--- MATERIAL SUPPLIED Enclosed Below ---

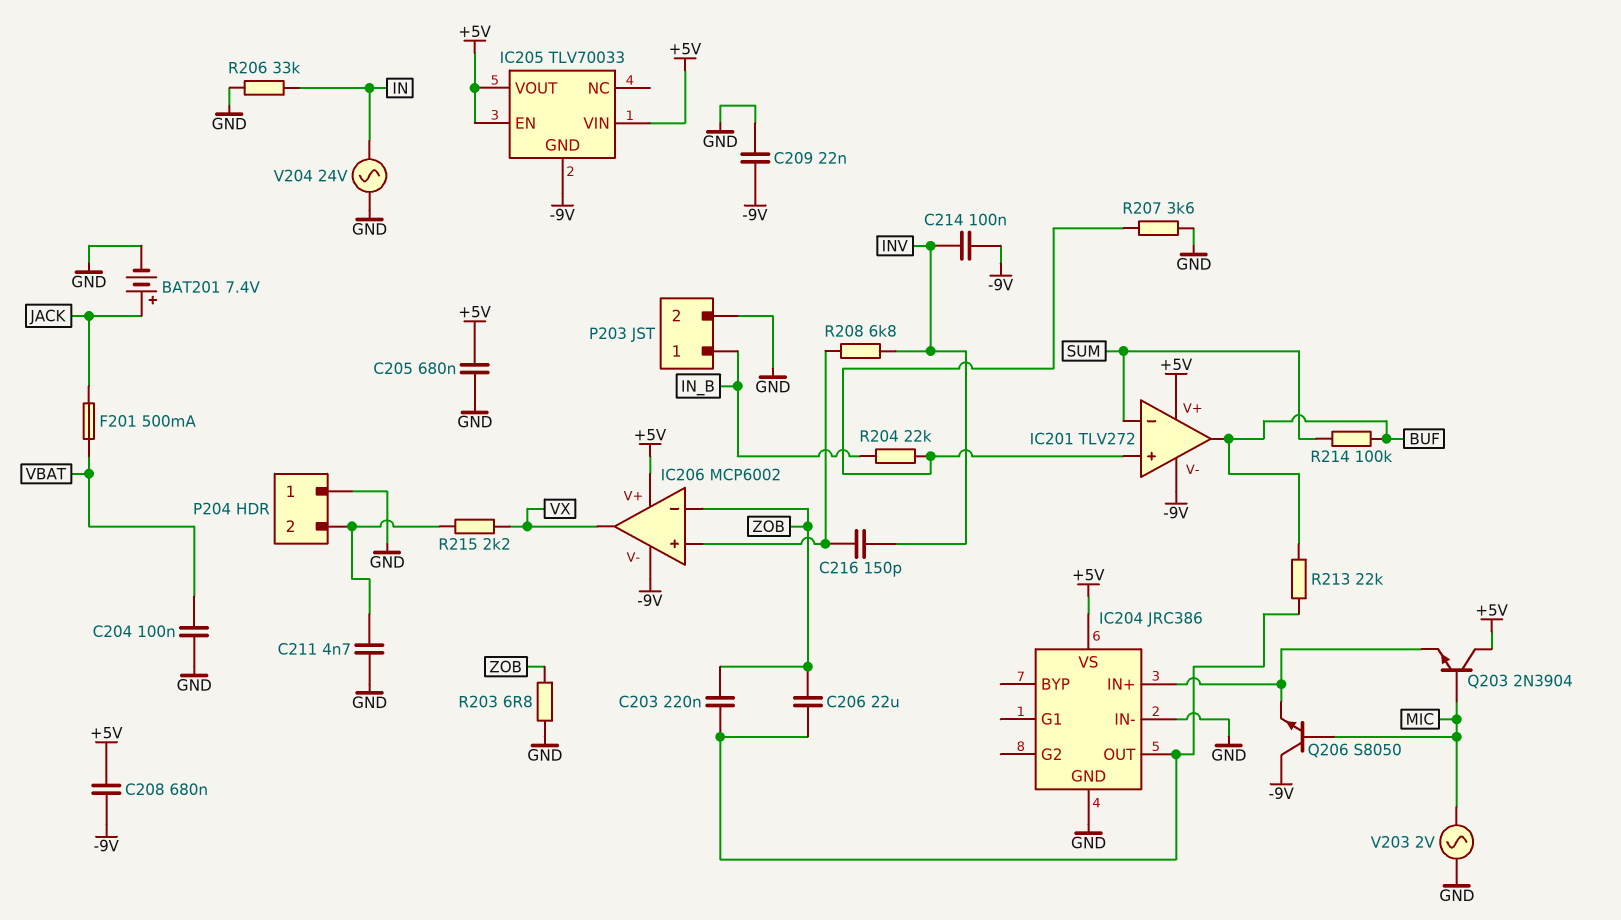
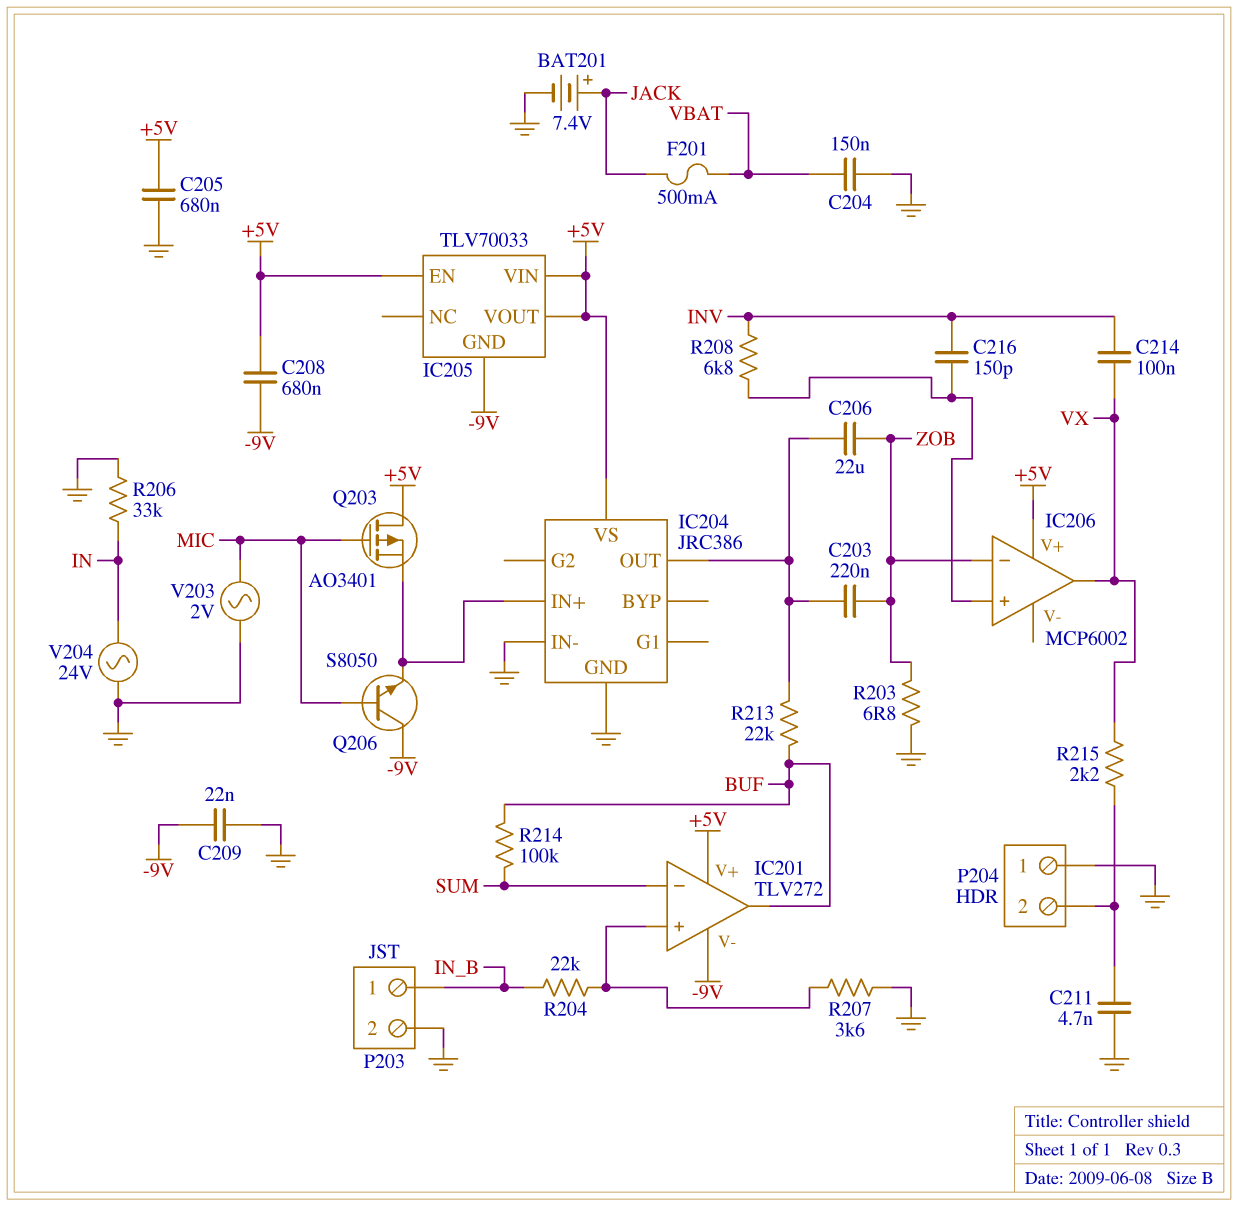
C204: 100nF (GND, VBAT) -> 150nF (GND, VBAT)
C214: 100nF (-9V, INV) -> 100nF (INV, VX)
IC206 pin V-: -9V -> none
Q203: NPN 2N3904 (B MIC, C +5V, E IC204/IN+) -> PMOS AO3401 (G MIC, D +5V, S IC204/IN+)

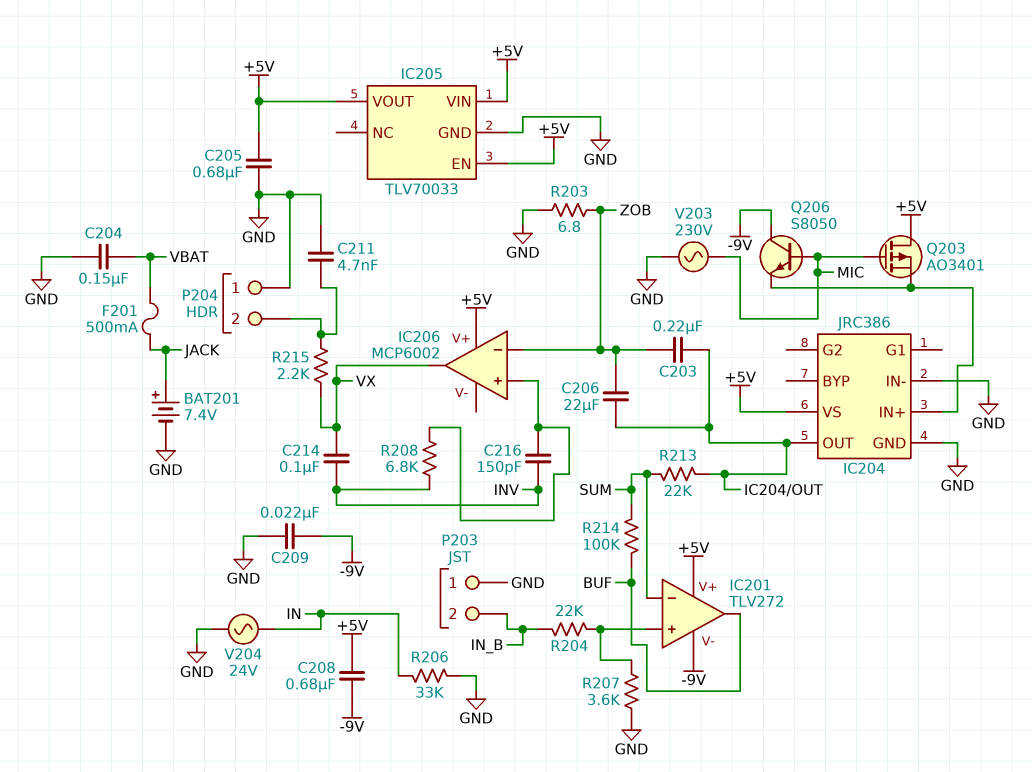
IC205 pin GND: -9V -> GND
P203 pin 1: IN_B -> GND
P203 pin 2: GND -> IN_B
R213: 22k (BUF, IC204/OUT) -> 22k (IC204/OUT, SUM)
V203: AC 2V (GND, MIC) -> AC 230V (GND, MIC)

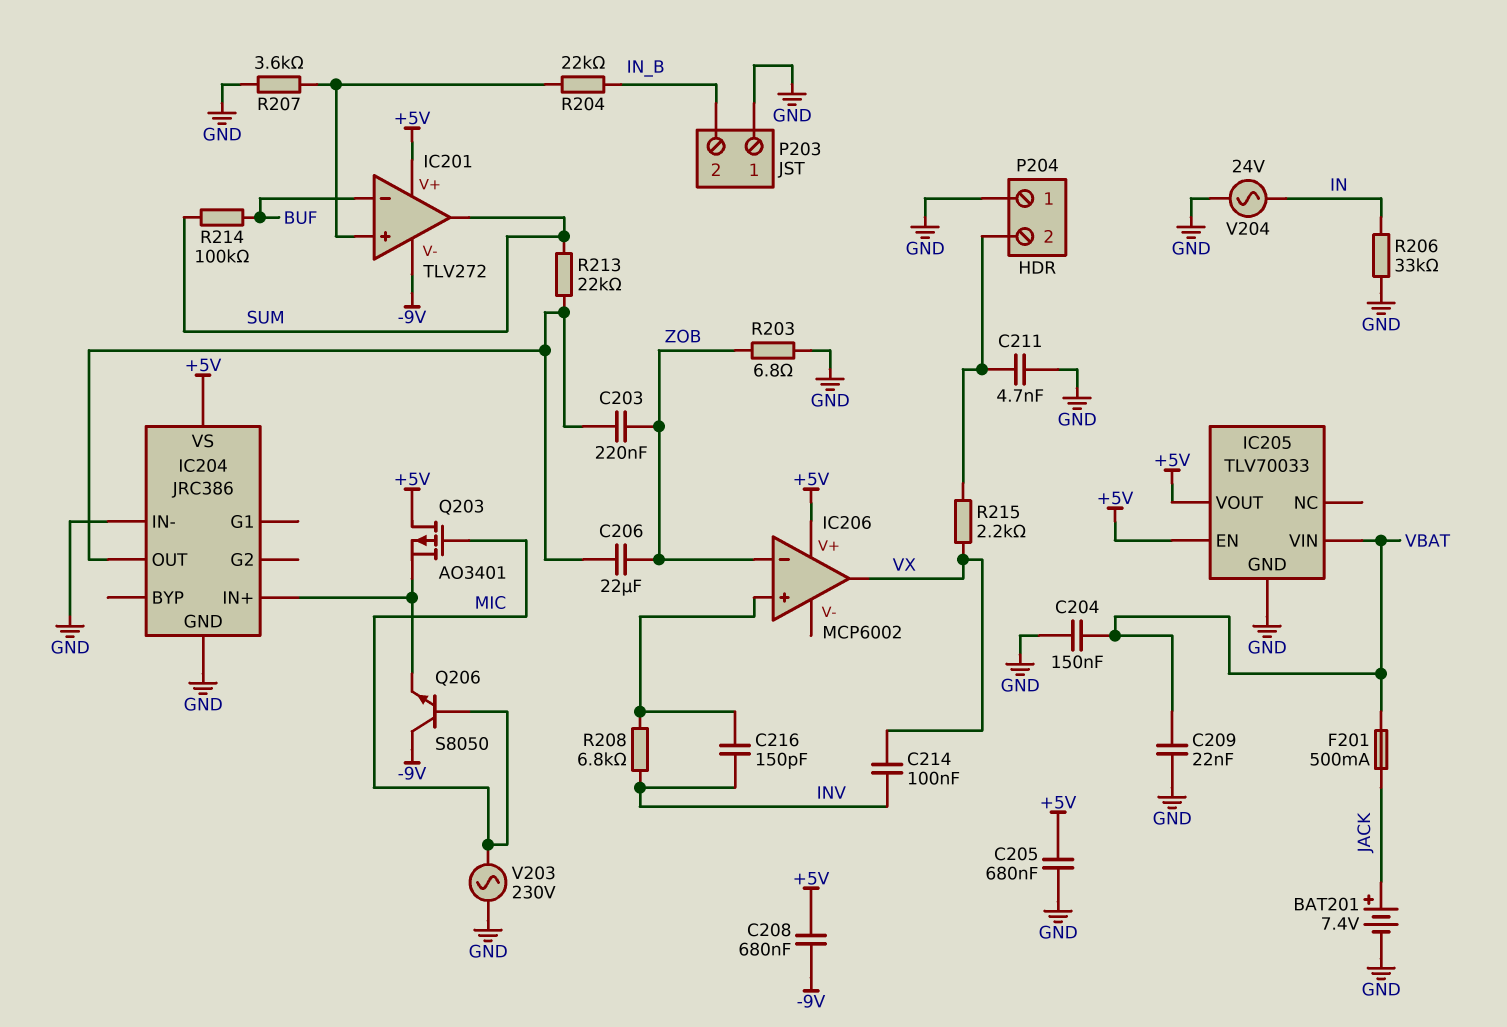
C209: 22nF (-9V, GND) -> 22nF (GND, VBAT)
IC201 pin in-: SUM -> BUF
IC201 pin out: BUF -> SUM
IC205 pin VIN: +5V -> VBAT

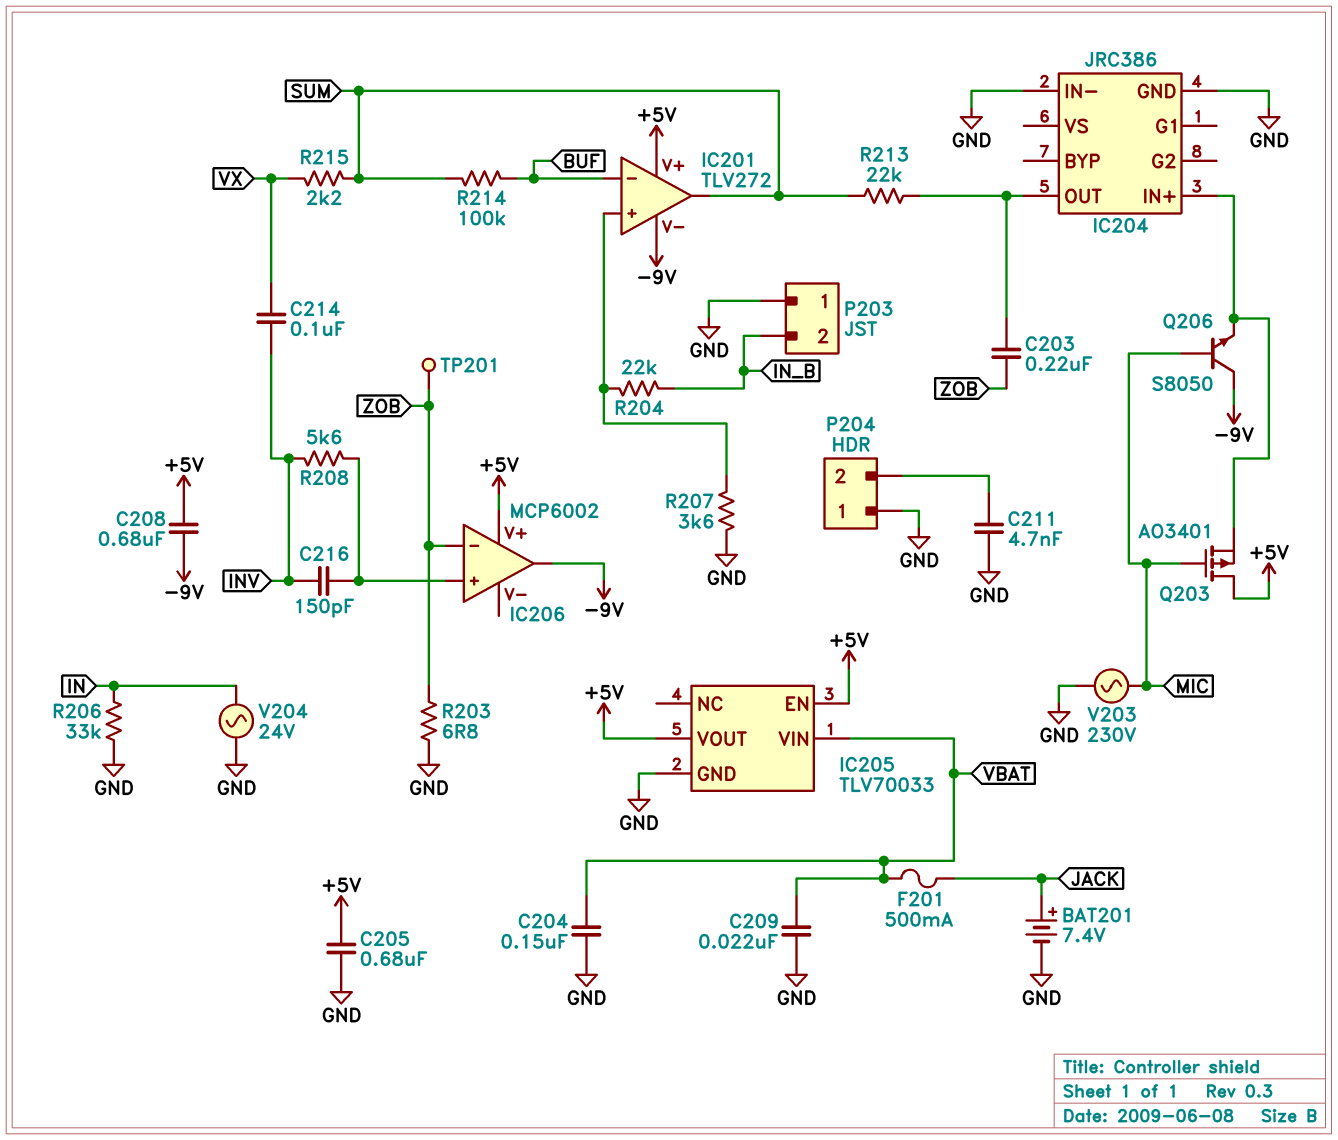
C206: 22uF (IC204/OUT, ZOB) -> none
IC204 pin VS: +5V -> none
IC206 pin out: VX -> -9V
R208: 6.8k (IC206/in+, INV) -> 5.6k (IC206/in+, INV)
R215: 2.2k (P204/2, VX) -> 2.2k (SUM, VX)
TP201: none -> test point (ZOB)

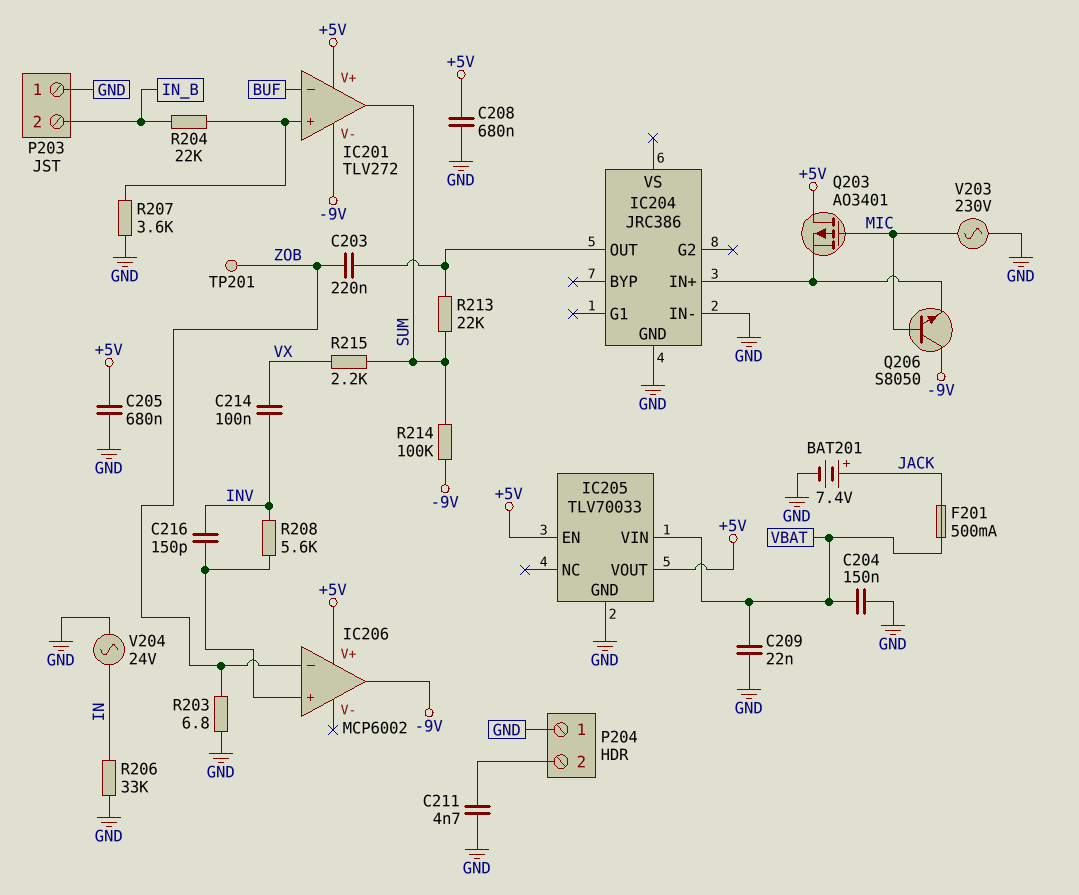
C208: 680nF (+5V, -9V) -> 680nF (+5V, GND)
R214: 100k (BUF, SUM) -> 100k (-9V, SUM)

--- End of Enclosed MATERIAL SUPPLIED ---

[PROBLEM STATEMENT]:
Give the records back verbatim, pictures excluded.

[RESPONSE AREA]:
C204: 100nF (GND, VBAT) -> 150nF (GND, VBAT)
C214: 100nF (-9V, INV) -> 100nF (INV, VX)
IC206 pin V-: -9V -> none
Q203: NPN 2N3904 (B MIC, C +5V, E IC204/IN+) -> PMOS AO3401 (G MIC, D +5V, S IC204/IN+)

IC205 pin GND: -9V -> GND
P203 pin 1: IN_B -> GND
P203 pin 2: GND -> IN_B
R213: 22k (BUF, IC204/OUT) -> 22k (IC204/OUT, SUM)
V203: AC 2V (GND, MIC) -> AC 230V (GND, MIC)

C209: 22nF (-9V, GND) -> 22nF (GND, VBAT)
IC201 pin in-: SUM -> BUF
IC201 pin out: BUF -> SUM
IC205 pin VIN: +5V -> VBAT

C206: 22uF (IC204/OUT, ZOB) -> none
IC204 pin VS: +5V -> none
IC206 pin out: VX -> -9V
R208: 6.8k (IC206/in+, INV) -> 5.6k (IC206/in+, INV)
R215: 2.2k (P204/2, VX) -> 2.2k (SUM, VX)
TP201: none -> test point (ZOB)

C208: 680nF (+5V, -9V) -> 680nF (+5V, GND)
R214: 100k (BUF, SUM) -> 100k (-9V, SUM)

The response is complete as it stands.